WHAT YOU ARE ASKED TO DO
The full set of entries below, restated word for word and stripped of images, is the expected result.

**********

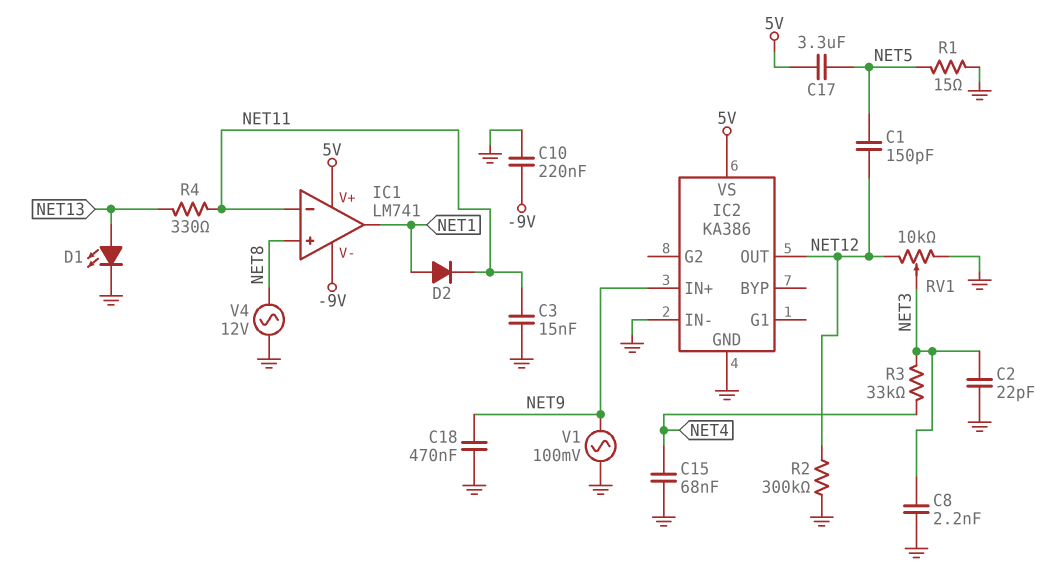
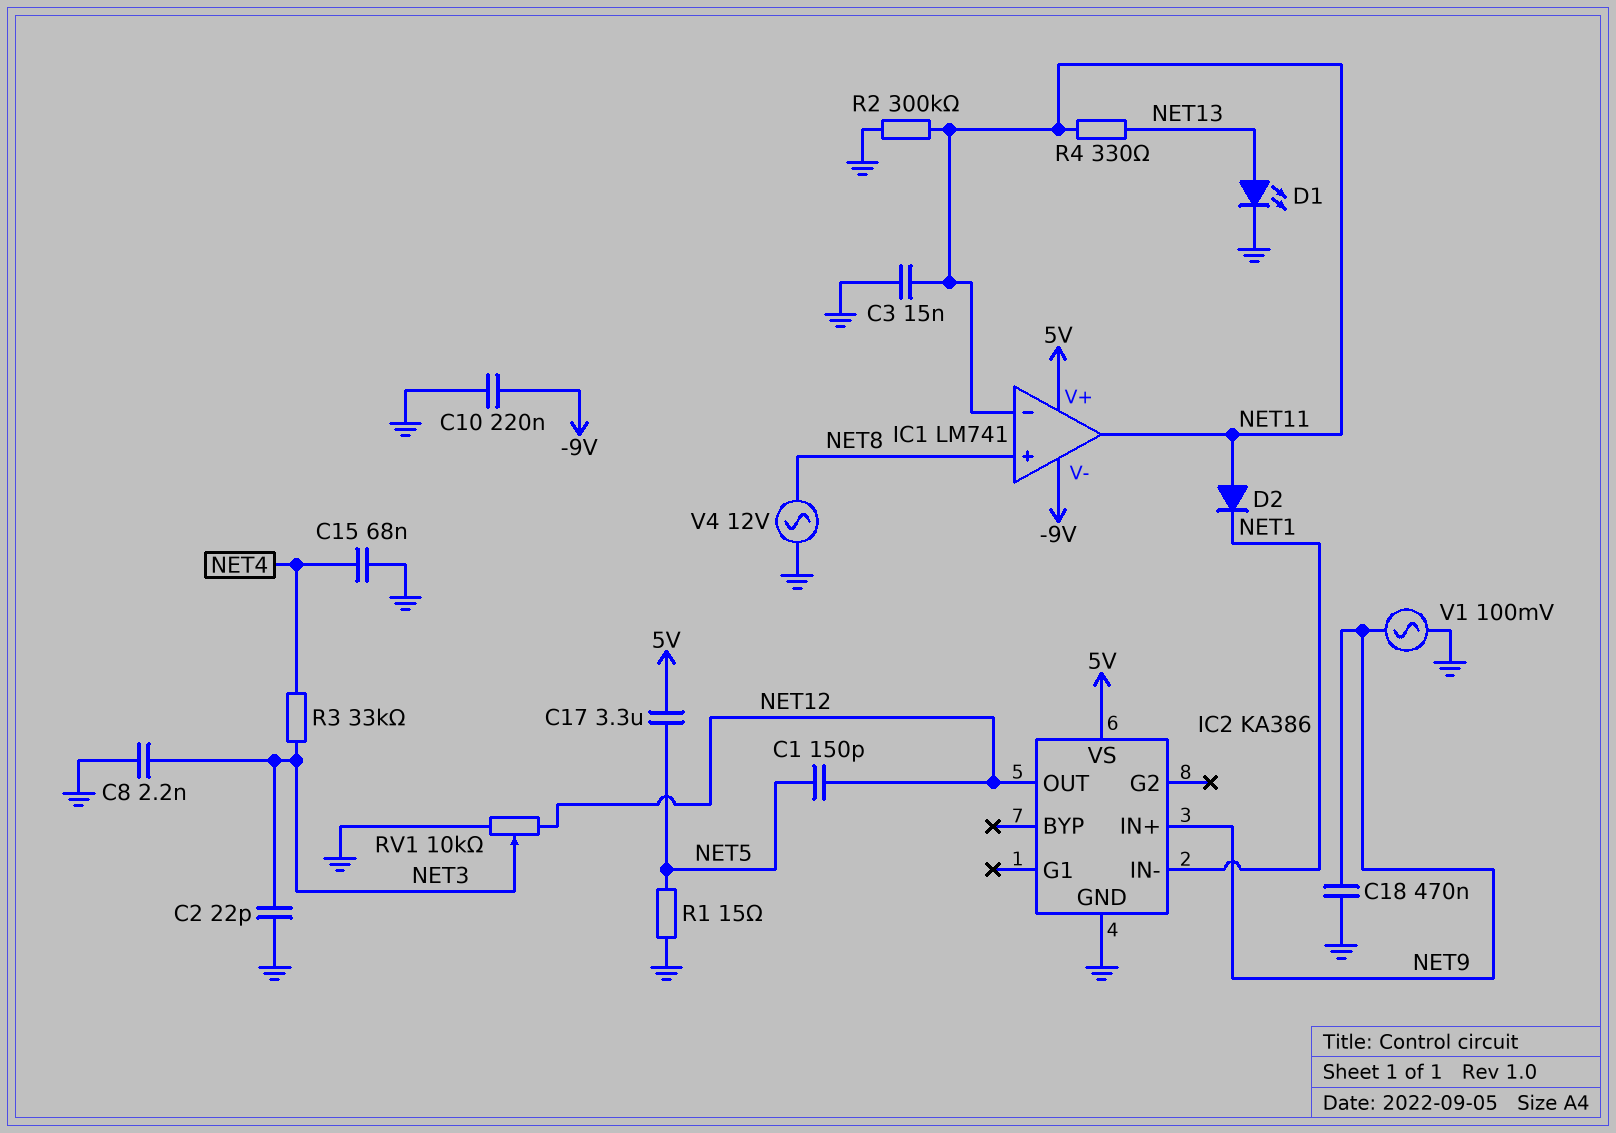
D2: diode (A NET1, K NET11) -> diode (A NET11, K NET1)
IC1 pin out: NET1 -> NET11
IC2 pin IN-: GND -> NET1
R2: 300k (GND, NET12) -> 300k (GND, NET11)

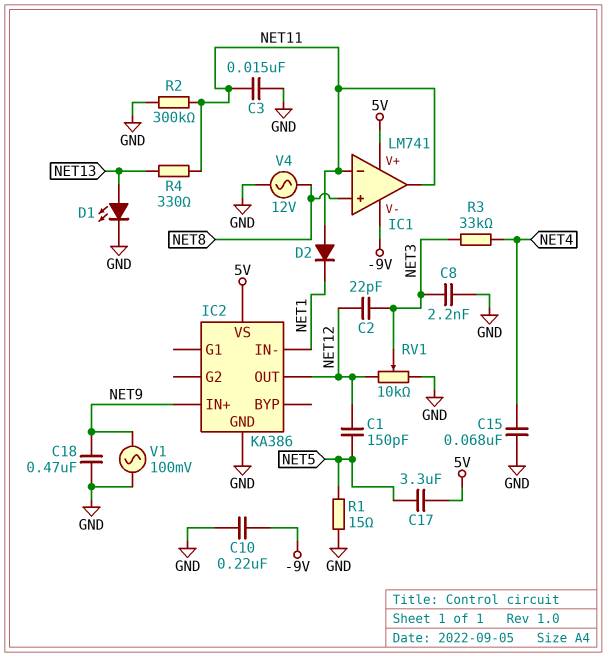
C2: 22pF (GND, NET3) -> 22pF (NET3, NET12)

**********

WRITTEN SOLUTION
D2: diode (A NET1, K NET11) -> diode (A NET11, K NET1)
IC1 pin out: NET1 -> NET11
IC2 pin IN-: GND -> NET1
R2: 300k (GND, NET12) -> 300k (GND, NET11)

C2: 22pF (GND, NET3) -> 22pF (NET3, NET12)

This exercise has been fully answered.